■ **Problem to work on**
Print the entries from the line containing "gray arrow: moved" through the line containing "red trapezoid: rotated", inclusive, reproducing each line precisely.

■ **Material provided**
** start **
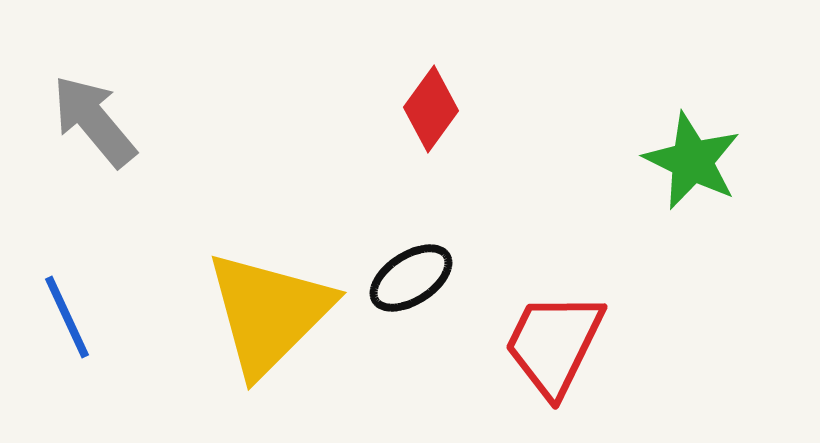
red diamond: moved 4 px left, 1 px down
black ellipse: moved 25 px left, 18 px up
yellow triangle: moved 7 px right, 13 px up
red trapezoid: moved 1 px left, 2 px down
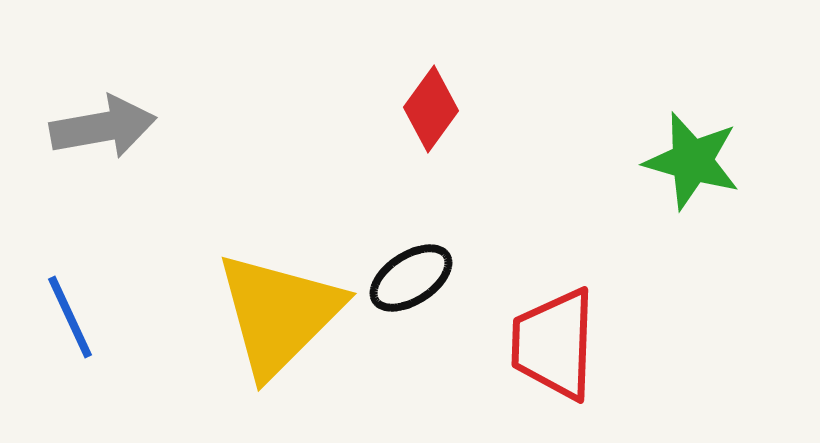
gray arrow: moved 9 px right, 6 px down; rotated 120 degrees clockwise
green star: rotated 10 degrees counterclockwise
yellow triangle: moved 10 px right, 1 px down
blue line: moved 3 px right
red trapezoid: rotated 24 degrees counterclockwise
** end **
** start **
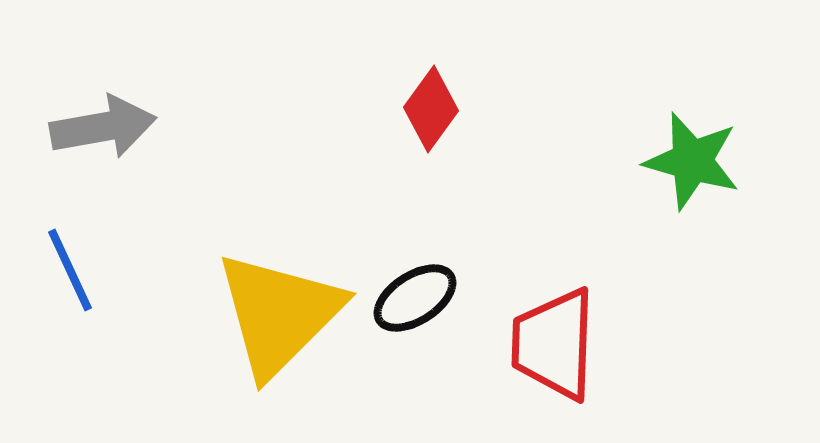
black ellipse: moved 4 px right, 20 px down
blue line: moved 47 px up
** end **
■ **Task answer**
gray arrow: moved 9 px right, 6 px down; rotated 120 degrees clockwise
green star: rotated 10 degrees counterclockwise
yellow triangle: moved 10 px right, 1 px down
blue line: moved 3 px right
red trapezoid: rotated 24 degrees counterclockwise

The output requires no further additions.